INSTRUCTIONS TO FOLLOW: Copy the material word for word, from its first line through the line that contains "g'''8~ g'''8) dis'''16-. g'''16 |", and include both ends. Leave the pictures out.

+++ DATASET CONTENT

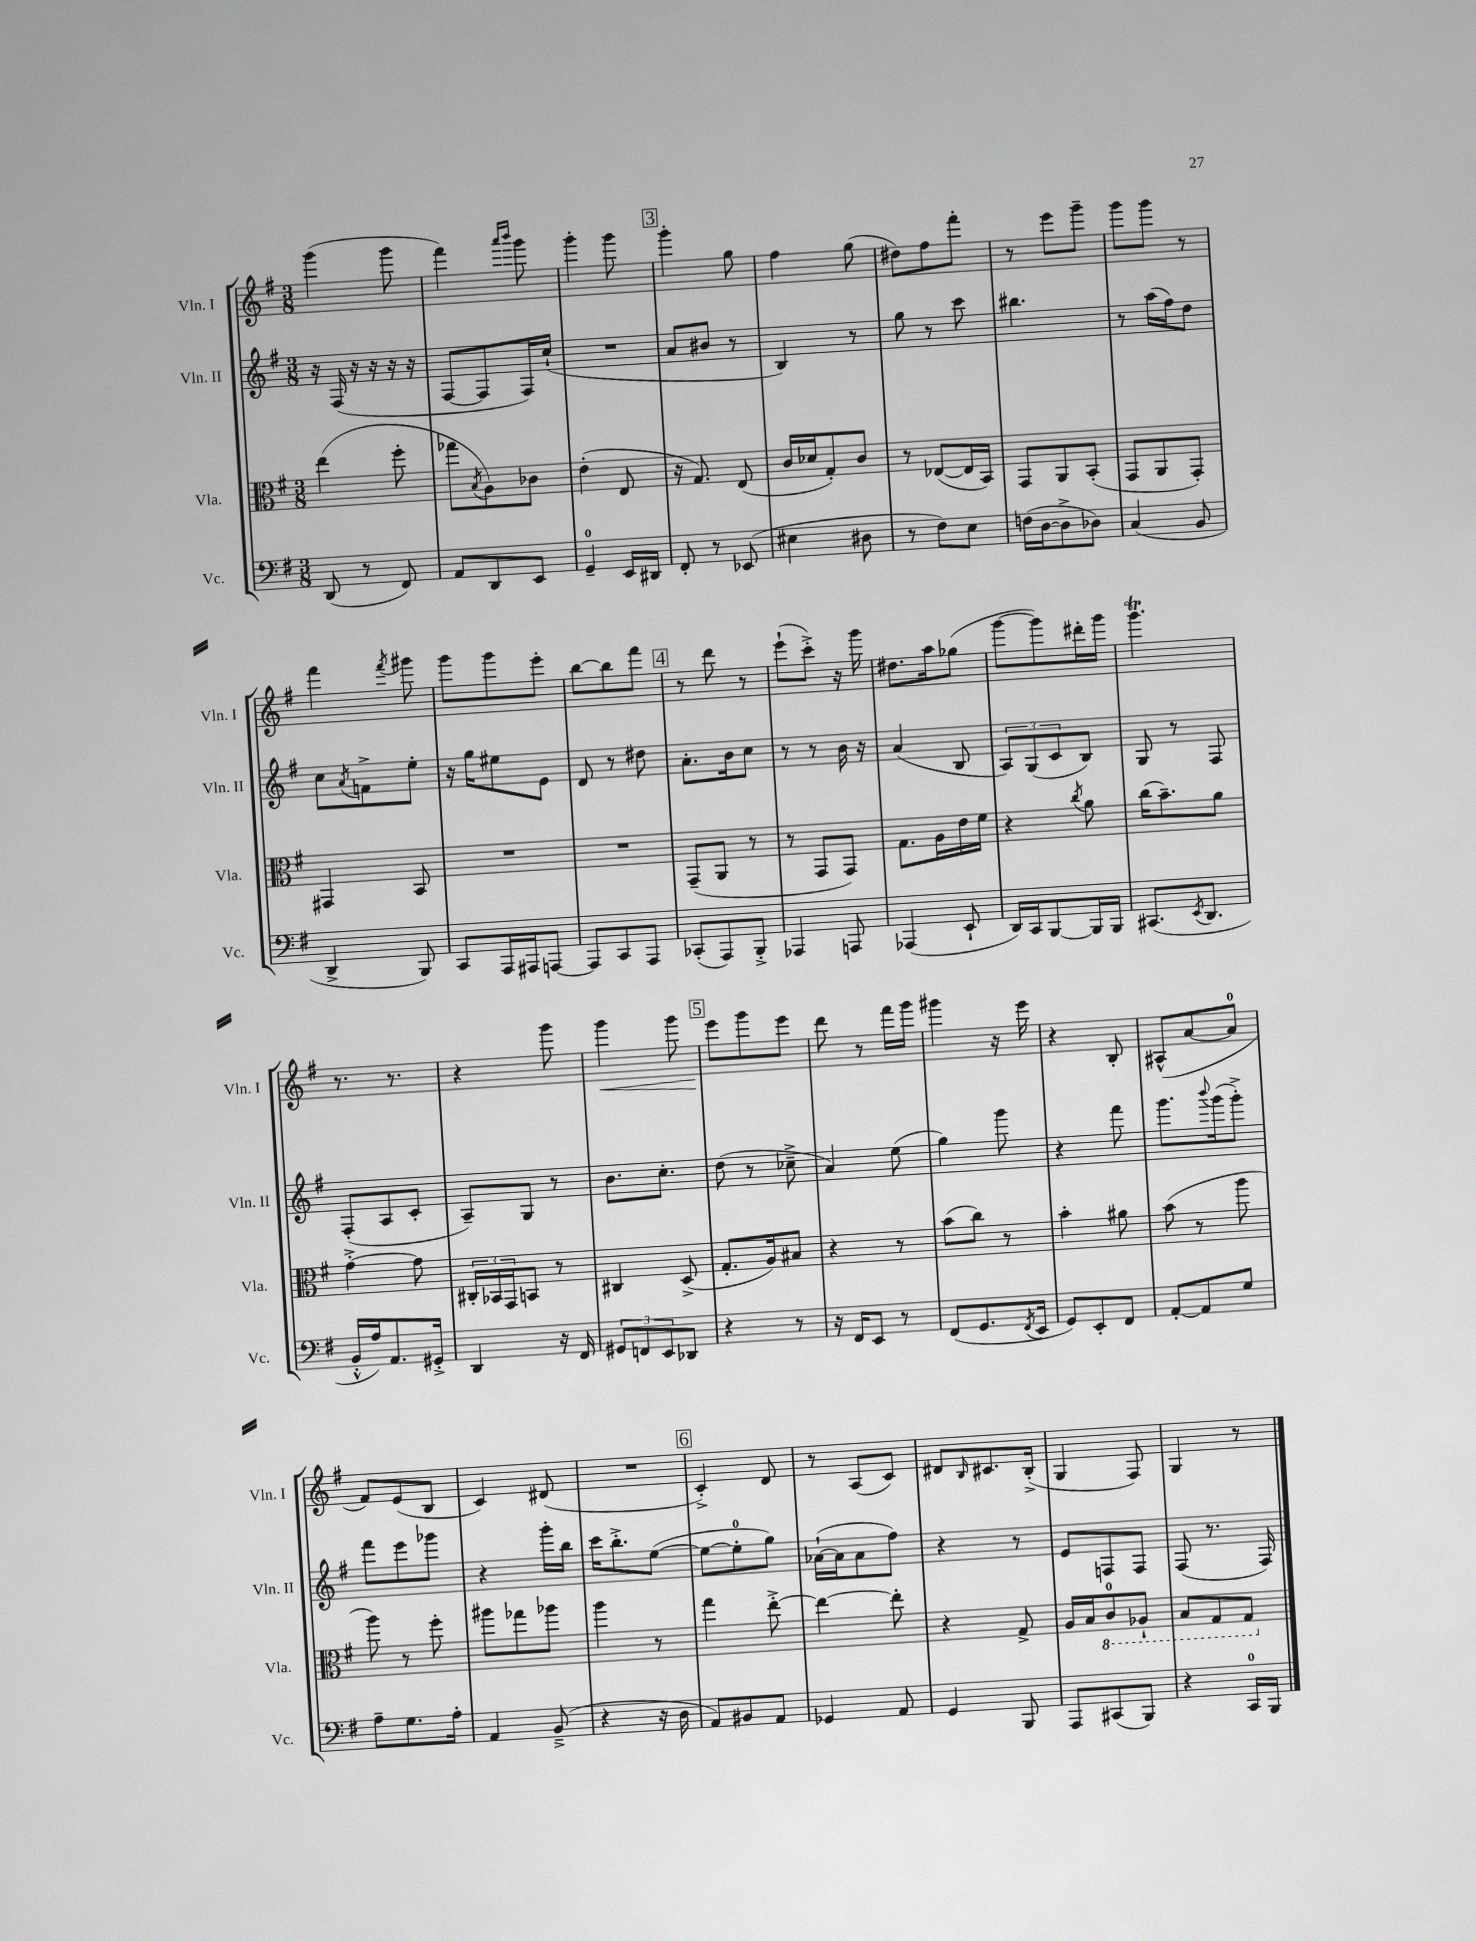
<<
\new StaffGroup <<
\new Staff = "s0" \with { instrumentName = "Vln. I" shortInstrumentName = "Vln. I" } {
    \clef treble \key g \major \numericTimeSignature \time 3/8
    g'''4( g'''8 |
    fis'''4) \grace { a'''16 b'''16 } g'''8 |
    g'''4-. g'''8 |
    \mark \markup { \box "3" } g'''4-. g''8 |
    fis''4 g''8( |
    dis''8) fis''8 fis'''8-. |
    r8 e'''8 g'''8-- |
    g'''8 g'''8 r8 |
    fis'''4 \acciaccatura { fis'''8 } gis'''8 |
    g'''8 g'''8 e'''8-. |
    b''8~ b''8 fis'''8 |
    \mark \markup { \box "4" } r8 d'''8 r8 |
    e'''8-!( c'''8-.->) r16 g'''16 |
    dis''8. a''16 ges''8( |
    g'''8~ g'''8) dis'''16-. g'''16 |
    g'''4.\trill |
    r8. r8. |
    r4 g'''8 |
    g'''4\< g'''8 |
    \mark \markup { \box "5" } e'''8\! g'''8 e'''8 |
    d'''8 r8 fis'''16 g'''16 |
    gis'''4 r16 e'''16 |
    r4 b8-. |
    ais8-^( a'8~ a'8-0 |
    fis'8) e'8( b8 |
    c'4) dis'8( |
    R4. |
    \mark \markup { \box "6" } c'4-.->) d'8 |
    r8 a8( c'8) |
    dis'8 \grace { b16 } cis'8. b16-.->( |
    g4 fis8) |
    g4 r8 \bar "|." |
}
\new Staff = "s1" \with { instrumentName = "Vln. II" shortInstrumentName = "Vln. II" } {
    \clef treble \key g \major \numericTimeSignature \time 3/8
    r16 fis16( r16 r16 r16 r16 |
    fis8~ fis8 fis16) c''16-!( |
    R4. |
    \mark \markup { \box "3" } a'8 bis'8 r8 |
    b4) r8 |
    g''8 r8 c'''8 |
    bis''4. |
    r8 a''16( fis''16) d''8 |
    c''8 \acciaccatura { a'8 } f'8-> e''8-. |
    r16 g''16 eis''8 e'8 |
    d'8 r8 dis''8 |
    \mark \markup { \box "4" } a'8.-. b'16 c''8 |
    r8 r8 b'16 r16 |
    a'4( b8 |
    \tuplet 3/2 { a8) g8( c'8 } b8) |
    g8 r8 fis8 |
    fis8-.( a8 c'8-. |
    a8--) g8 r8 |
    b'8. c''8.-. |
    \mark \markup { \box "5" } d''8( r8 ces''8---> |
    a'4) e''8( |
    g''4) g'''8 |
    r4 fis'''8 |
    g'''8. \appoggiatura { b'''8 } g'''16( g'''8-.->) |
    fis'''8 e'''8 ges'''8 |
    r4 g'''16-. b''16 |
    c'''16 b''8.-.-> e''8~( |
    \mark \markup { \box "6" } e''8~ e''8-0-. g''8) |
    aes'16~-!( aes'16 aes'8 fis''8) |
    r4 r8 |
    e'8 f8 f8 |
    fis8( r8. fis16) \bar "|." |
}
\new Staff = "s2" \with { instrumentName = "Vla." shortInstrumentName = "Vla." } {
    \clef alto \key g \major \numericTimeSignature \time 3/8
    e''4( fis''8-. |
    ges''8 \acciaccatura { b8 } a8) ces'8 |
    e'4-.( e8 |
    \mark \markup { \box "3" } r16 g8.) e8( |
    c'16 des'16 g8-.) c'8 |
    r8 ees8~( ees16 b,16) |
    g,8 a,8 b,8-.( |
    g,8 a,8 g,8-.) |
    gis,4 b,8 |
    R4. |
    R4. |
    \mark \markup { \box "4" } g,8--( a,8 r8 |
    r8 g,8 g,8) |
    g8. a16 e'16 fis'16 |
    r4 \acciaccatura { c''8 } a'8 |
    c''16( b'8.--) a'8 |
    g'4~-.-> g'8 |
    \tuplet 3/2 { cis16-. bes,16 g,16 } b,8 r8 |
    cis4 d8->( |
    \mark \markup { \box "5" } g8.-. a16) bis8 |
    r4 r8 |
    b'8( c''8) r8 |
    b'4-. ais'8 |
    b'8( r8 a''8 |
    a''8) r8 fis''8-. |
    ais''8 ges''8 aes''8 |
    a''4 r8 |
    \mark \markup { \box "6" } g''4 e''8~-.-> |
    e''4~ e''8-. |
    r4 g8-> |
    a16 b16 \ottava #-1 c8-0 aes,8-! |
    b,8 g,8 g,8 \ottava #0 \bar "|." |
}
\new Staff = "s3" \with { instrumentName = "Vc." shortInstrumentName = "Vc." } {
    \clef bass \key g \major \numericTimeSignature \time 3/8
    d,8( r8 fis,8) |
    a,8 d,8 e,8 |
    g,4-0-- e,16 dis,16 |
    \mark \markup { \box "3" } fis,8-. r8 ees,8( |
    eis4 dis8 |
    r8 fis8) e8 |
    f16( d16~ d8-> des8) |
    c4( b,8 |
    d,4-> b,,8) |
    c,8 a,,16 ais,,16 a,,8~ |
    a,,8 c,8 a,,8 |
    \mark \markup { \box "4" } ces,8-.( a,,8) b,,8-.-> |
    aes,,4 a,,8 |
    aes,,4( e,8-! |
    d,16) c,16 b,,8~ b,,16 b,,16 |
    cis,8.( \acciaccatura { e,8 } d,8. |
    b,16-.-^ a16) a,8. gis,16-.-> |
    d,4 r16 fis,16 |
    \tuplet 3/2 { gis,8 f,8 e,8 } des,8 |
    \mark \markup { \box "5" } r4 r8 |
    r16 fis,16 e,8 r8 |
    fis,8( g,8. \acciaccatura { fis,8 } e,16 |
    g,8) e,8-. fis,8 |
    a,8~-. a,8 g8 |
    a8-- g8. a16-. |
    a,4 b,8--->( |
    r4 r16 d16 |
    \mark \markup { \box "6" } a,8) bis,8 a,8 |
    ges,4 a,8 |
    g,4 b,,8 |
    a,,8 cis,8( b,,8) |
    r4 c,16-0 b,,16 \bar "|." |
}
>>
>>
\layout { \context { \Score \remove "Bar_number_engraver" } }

++++++

EXERCISE ANSWER:
<<
\new StaffGroup <<
\new Staff = "s0" \with { instrumentName = "Vln. I" shortInstrumentName = "Vln. I" } {
    \clef treble \key g \major \numericTimeSignature \time 3/8
    g'''4( g'''8 |
    fis'''4) \grace { a'''16 b'''16 } g'''8 |
    g'''4-. g'''8 |
    \mark \markup { \box "3" } g'''4-. g''8 |
    fis''4 g''8( |
    dis''8) fis''8 fis'''8-. |
    r8 e'''8 g'''8-- |
    g'''8 g'''8 r8 |
    fis'''4 \acciaccatura { fis'''8 } gis'''8 |
    g'''8 g'''8 e'''8-. |
    b''8~ b''8 fis'''8 |
    \mark \markup { \box "4" } r8 d'''8 r8 |
    e'''8-!( c'''8-.->) r16 g'''16 |
    dis''8. a''16 ges''8( |
    g'''8~ g'''8) dis'''16-. g'''16 |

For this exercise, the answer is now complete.